> Study material
┄┄┄┄┄┄┄┄┄┄┄┄┄┄┄┄┄┄┄┄
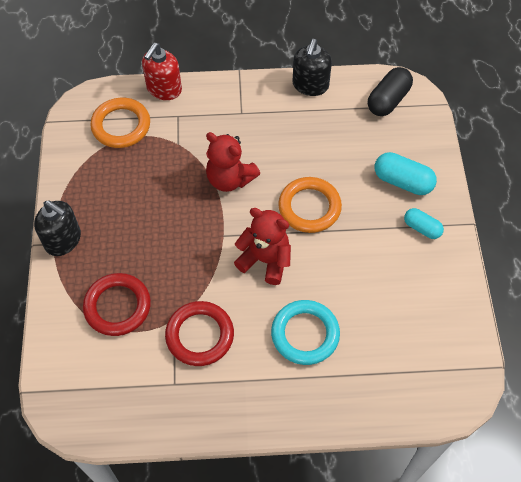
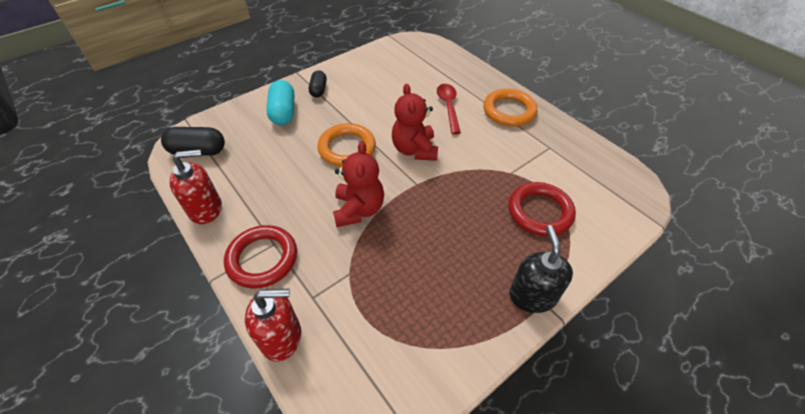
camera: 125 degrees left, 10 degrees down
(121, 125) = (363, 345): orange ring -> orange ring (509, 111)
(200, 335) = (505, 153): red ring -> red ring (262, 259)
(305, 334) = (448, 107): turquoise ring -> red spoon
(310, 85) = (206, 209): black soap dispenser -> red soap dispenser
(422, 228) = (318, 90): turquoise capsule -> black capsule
┄┄┄┄┄┄┄┄┄┄┄┄┄┄┄┄┄┄┄┄
> Task instructions
All of the entries above must be reproduced exactly, and no image may be included.

> Result of the exercise
camera: 125 degrees left, 10 degrees down
(121, 125) = (363, 345): orange ring -> orange ring (509, 111)
(200, 335) = (505, 153): red ring -> red ring (262, 259)
(305, 334) = (448, 107): turquoise ring -> red spoon
(310, 85) = (206, 209): black soap dispenser -> red soap dispenser
(422, 228) = (318, 90): turquoise capsule -> black capsule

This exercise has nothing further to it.